• Data listing
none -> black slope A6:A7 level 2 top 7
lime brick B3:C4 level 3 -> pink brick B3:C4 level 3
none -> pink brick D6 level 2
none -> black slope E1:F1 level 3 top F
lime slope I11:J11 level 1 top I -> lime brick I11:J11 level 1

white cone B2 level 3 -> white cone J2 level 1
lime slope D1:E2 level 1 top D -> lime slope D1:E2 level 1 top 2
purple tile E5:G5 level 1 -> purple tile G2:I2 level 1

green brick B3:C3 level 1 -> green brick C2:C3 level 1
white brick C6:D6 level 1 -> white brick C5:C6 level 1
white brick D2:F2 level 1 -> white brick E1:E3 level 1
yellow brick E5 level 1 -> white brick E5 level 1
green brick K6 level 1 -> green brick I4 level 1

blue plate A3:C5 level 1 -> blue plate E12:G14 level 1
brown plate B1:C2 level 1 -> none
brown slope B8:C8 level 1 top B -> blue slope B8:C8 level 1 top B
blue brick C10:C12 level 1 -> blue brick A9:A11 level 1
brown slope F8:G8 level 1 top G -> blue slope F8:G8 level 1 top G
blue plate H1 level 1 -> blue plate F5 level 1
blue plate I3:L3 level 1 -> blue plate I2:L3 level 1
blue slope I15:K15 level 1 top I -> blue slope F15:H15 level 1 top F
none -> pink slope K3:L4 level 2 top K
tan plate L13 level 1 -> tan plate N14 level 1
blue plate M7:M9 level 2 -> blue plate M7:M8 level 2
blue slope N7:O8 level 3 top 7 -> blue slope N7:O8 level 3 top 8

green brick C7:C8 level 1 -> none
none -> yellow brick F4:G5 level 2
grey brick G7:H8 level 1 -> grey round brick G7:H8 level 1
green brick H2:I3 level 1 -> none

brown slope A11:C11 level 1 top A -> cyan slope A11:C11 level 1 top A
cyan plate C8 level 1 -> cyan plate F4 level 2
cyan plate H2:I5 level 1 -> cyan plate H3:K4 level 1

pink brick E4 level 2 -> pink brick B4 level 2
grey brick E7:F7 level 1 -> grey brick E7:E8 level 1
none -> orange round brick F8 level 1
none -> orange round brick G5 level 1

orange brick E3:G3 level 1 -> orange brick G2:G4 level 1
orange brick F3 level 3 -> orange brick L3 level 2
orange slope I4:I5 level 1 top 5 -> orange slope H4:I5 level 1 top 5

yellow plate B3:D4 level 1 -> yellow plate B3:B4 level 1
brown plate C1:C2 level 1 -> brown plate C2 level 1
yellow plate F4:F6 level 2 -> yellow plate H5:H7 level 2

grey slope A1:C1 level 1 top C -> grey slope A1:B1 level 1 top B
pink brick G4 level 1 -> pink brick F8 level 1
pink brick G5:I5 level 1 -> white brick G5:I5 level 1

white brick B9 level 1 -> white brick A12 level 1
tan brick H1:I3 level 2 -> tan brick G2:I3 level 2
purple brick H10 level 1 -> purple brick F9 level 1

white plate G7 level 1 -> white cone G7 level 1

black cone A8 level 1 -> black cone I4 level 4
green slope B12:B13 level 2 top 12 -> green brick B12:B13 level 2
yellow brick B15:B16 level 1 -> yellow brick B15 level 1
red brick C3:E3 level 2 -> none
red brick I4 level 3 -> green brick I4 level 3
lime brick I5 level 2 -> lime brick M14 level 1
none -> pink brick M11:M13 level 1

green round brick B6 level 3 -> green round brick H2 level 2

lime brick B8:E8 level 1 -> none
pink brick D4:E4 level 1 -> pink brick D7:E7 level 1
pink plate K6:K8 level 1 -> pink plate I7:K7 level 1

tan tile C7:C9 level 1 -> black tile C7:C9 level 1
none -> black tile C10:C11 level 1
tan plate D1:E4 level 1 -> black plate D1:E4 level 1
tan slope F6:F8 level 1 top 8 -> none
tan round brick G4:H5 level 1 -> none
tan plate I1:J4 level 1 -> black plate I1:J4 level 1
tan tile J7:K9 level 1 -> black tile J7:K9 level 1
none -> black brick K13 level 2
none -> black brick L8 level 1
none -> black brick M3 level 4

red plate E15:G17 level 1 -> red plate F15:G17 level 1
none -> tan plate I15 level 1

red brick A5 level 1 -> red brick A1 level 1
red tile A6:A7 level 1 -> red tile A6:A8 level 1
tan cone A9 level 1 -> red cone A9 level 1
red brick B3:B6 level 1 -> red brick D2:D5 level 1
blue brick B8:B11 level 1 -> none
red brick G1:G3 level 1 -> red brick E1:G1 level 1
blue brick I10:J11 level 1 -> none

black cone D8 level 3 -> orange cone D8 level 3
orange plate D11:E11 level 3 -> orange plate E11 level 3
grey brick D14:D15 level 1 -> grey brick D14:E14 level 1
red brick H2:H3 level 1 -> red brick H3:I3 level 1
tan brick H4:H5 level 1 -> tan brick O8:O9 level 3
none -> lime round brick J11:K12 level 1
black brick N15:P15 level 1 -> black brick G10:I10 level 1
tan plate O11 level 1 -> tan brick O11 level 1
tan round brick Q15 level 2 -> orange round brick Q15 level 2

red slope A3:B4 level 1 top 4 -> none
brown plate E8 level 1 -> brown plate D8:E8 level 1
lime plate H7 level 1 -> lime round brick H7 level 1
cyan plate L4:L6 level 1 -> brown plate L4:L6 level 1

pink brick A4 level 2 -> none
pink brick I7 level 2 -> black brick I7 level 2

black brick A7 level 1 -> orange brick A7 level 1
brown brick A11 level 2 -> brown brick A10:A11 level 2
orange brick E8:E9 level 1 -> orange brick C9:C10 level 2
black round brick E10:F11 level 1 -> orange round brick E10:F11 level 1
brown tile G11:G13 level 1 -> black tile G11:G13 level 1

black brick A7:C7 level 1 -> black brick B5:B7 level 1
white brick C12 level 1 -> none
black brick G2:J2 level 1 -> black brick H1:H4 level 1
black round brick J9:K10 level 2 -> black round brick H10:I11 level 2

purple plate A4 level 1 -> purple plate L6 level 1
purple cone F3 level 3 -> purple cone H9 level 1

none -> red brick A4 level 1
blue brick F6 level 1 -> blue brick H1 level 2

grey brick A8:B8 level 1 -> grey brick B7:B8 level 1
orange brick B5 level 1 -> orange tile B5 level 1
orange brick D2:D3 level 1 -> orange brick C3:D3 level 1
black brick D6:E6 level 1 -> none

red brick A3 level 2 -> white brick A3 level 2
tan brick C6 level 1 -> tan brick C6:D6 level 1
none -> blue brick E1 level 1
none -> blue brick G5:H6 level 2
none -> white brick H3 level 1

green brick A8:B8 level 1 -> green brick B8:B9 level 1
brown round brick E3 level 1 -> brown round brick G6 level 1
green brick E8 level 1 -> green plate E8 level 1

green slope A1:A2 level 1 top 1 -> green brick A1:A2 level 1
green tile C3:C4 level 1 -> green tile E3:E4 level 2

• Work request
Sift through the material above and copy each line that holds "purple".

• Response to the task
purple tile E5:G5 level 1 -> purple tile G2:I2 level 1
purple brick H10 level 1 -> purple brick F9 level 1
purple plate A4 level 1 -> purple plate L6 level 1
purple cone F3 level 3 -> purple cone H9 level 1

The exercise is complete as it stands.